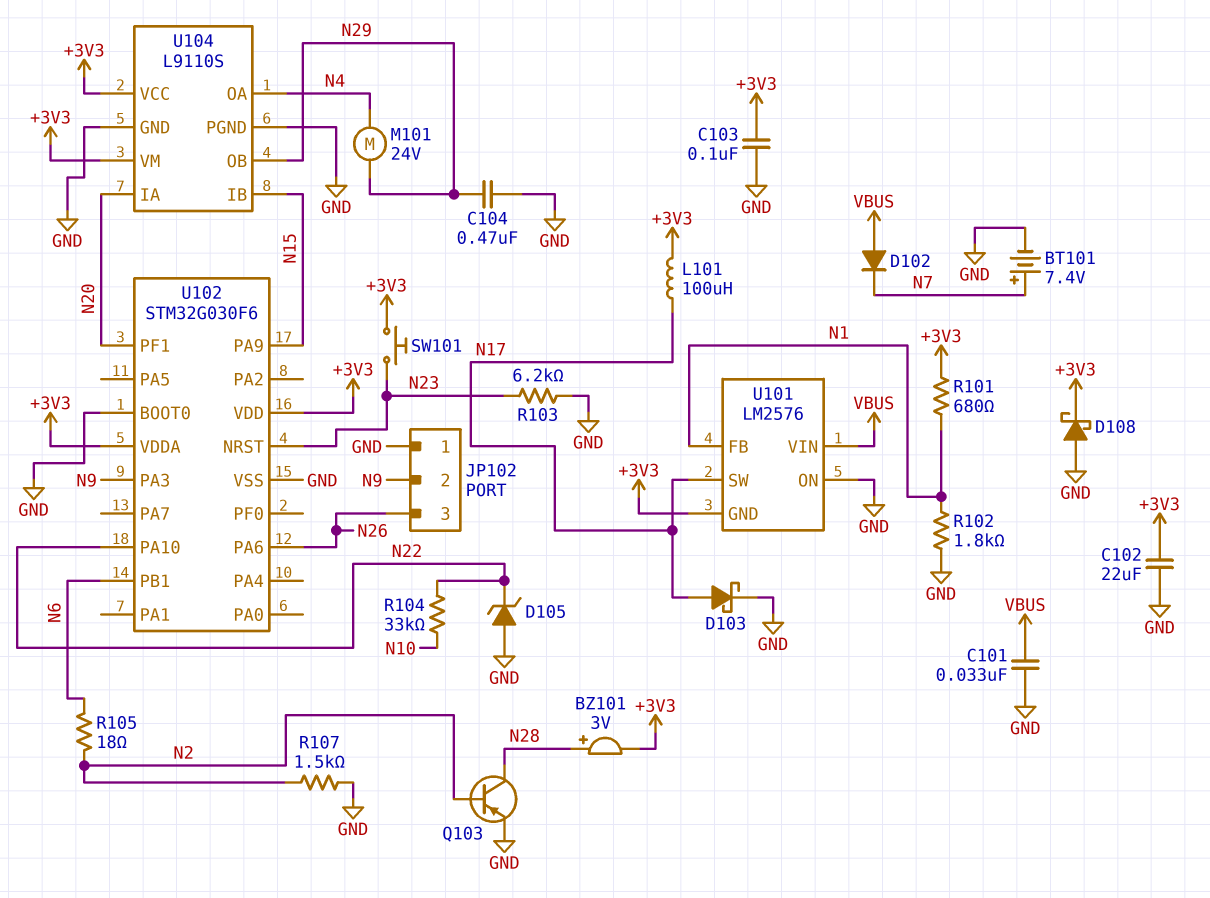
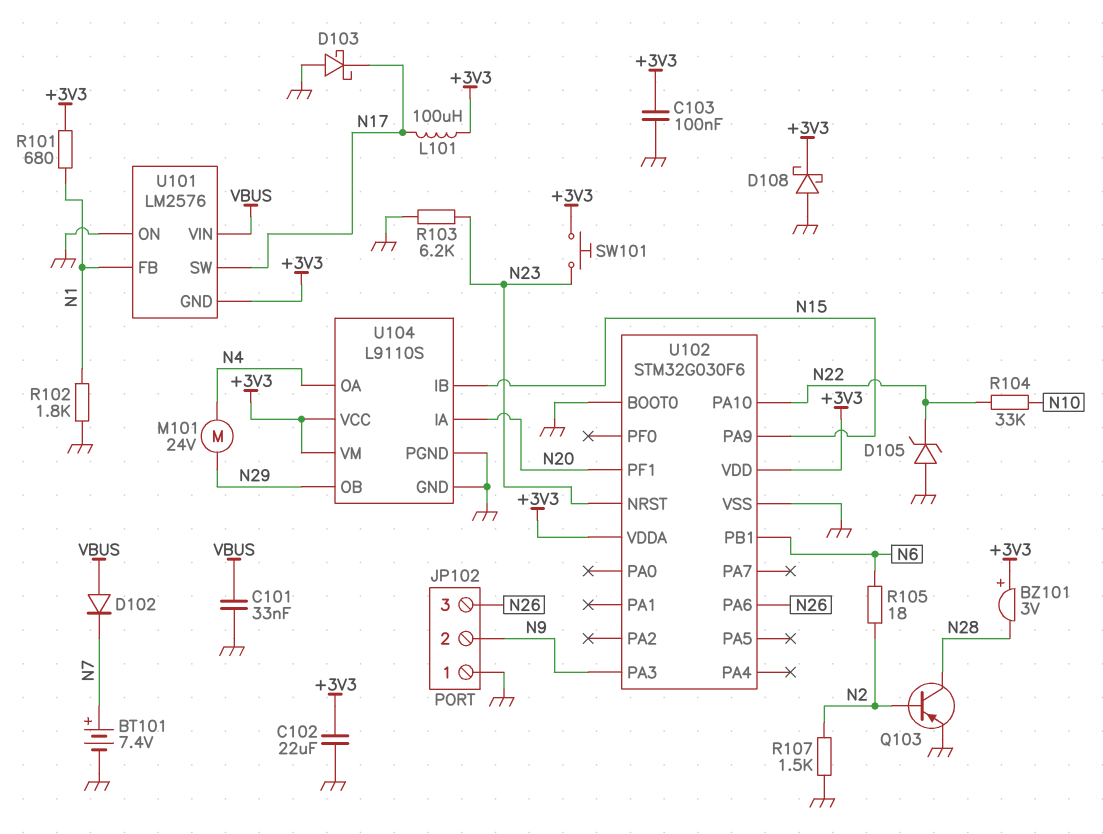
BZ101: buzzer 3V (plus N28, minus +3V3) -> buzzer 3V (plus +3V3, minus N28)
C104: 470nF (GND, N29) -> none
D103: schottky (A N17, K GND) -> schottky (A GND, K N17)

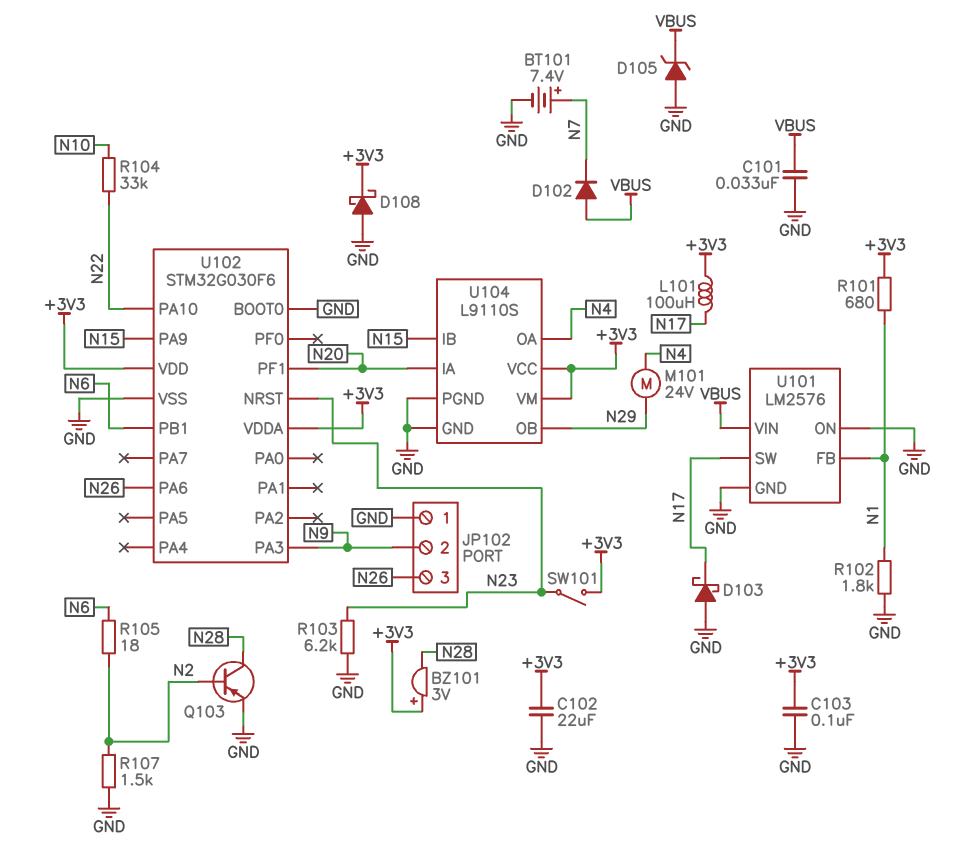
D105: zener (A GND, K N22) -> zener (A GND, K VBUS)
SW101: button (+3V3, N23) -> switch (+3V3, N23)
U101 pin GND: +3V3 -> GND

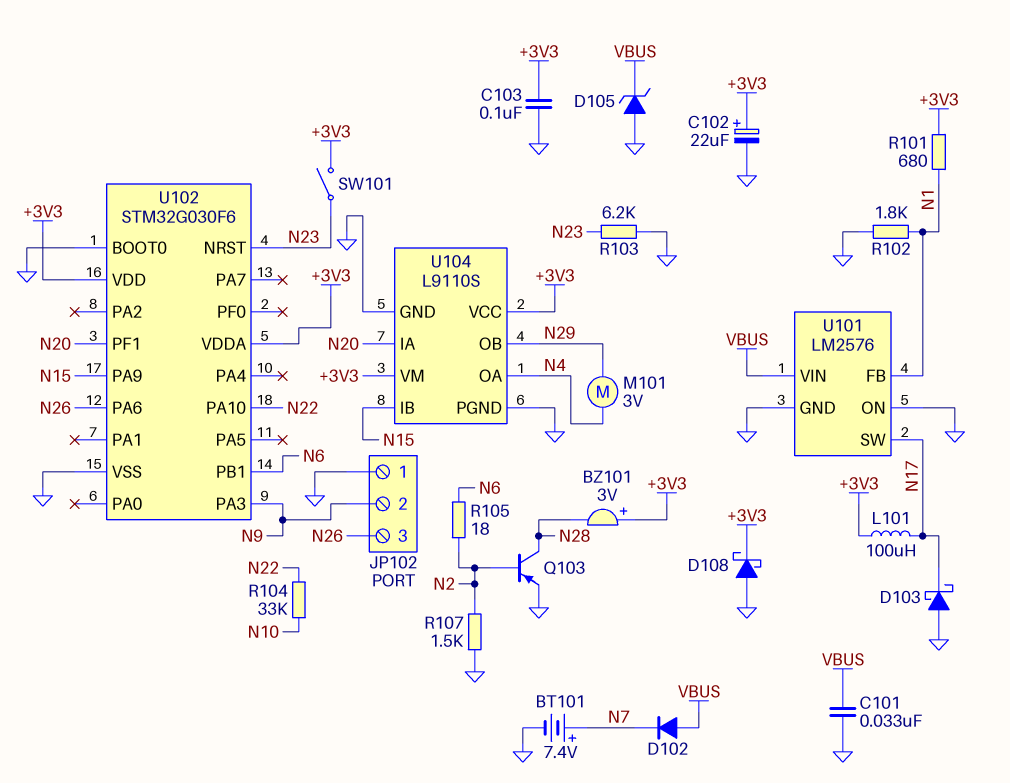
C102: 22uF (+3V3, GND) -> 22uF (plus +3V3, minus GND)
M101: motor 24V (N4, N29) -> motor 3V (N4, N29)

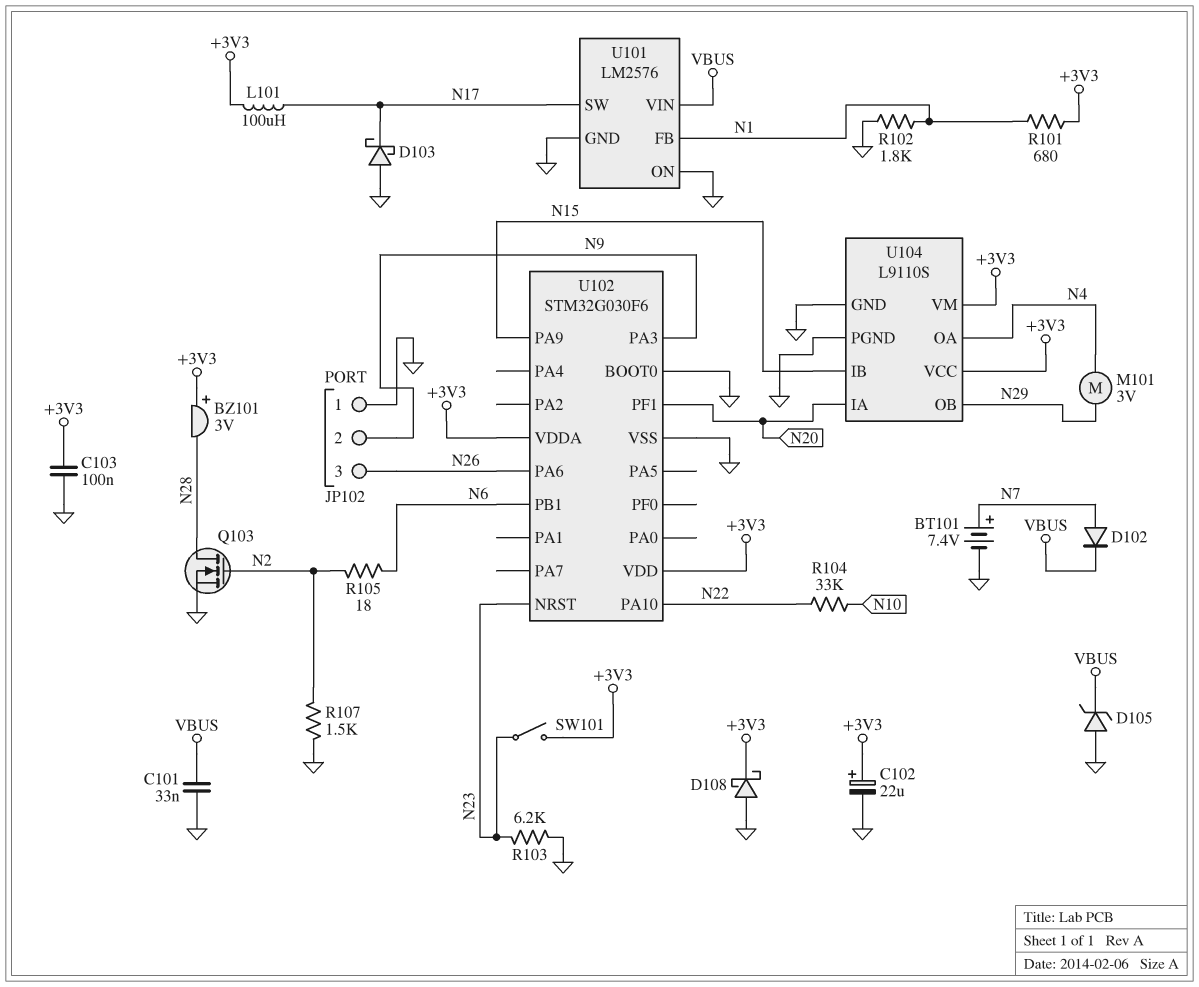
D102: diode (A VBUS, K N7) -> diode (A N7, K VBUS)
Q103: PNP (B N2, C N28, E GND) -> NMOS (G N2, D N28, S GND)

----

_Your objective_. Give back, word for word, the lines from the one containing "M101: motor 24V" through the last line of the listing above; include both ends and exclude the pictures.

_Result of the task_.
M101: motor 24V (N4, N29) -> motor 3V (N4, N29)

D102: diode (A VBUS, K N7) -> diode (A N7, K VBUS)
Q103: PNP (B N2, C N28, E GND) -> NMOS (G N2, D N28, S GND)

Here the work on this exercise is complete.